[Opening Given entries section]
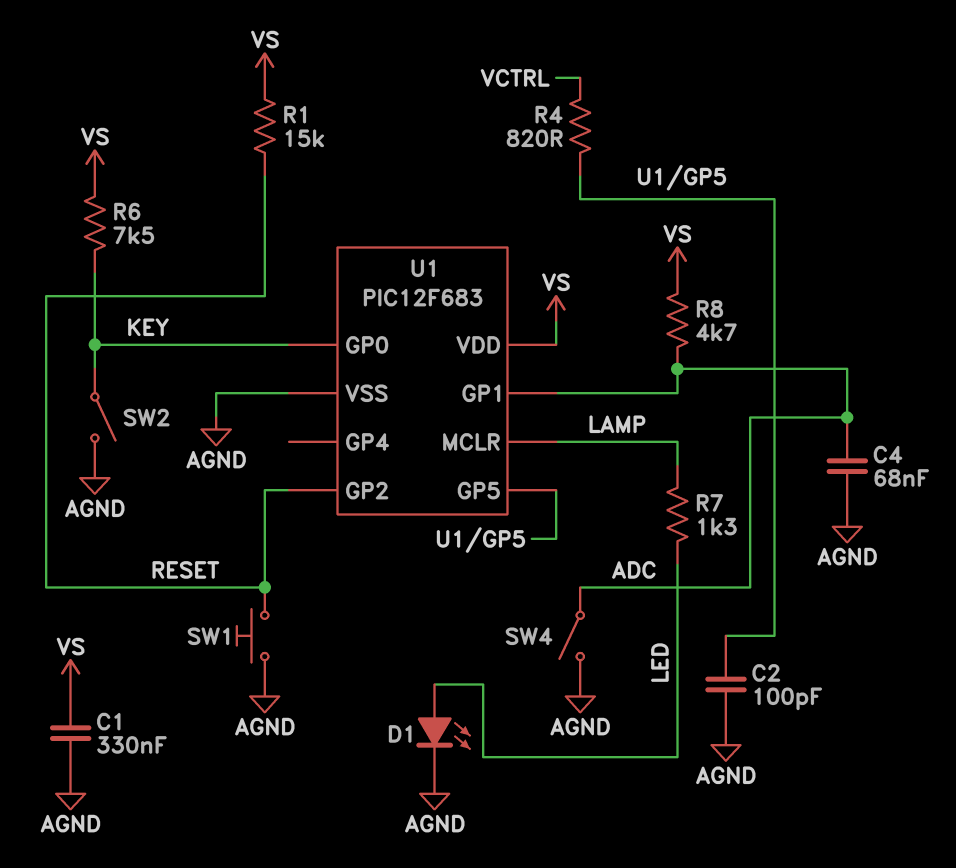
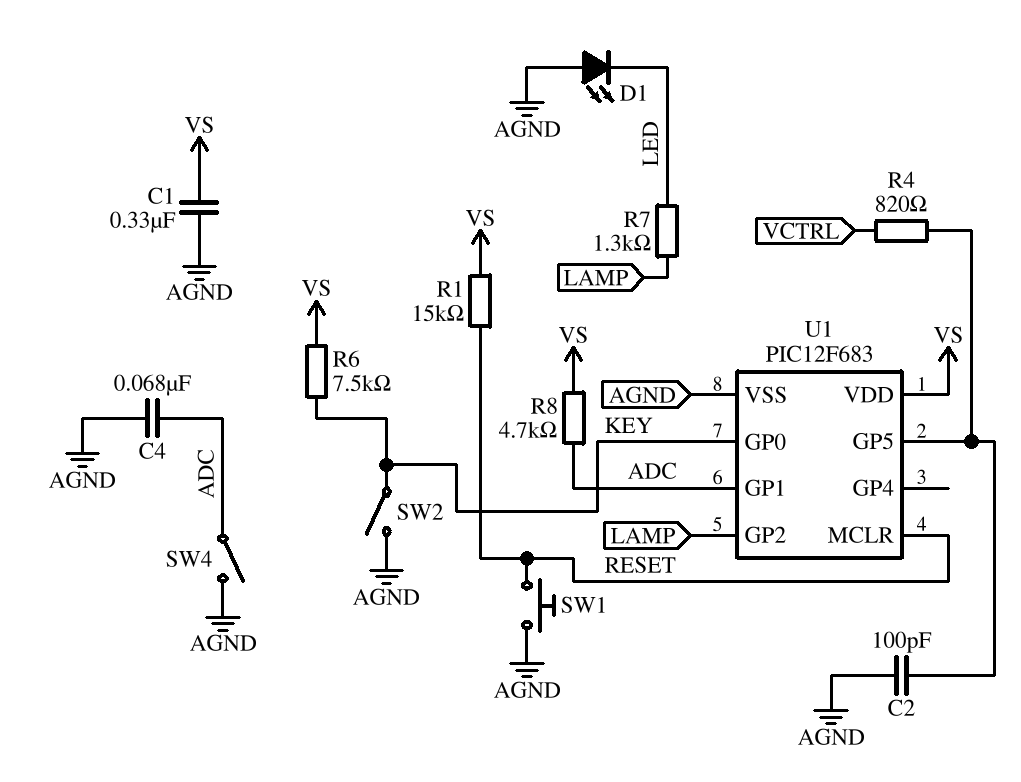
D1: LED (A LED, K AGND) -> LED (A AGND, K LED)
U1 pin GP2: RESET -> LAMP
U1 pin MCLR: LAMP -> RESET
[Closing Given entries section]
[Opening Given entries section]
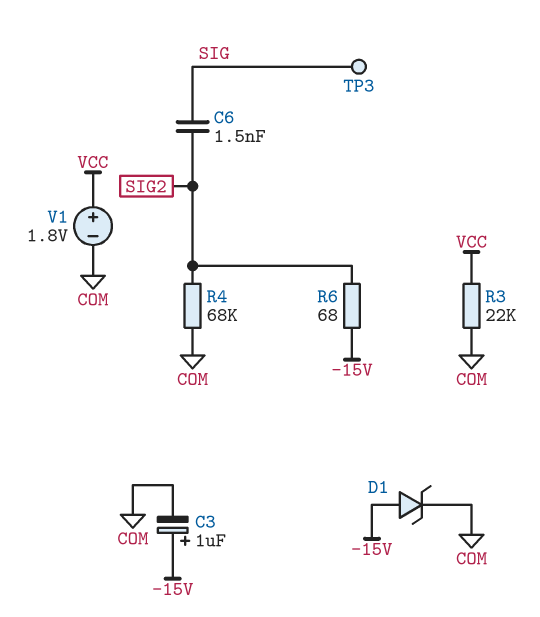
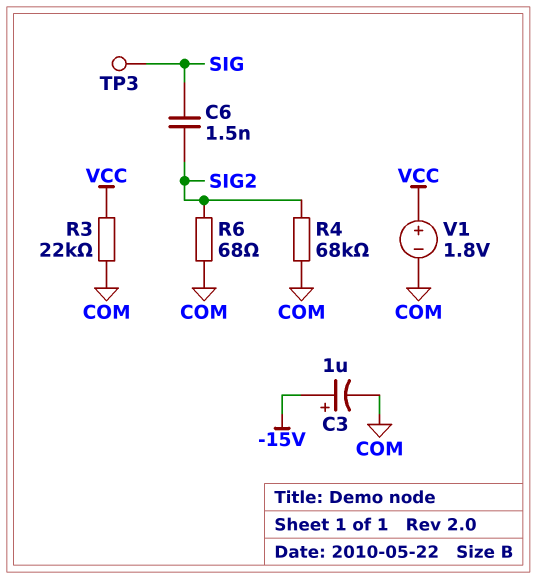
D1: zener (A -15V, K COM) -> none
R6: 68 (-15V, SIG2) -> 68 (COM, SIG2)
[Closing Given entries section]
How to complete this task — Among the lines above, count those containing "RESET", and give only the number.

Result — 2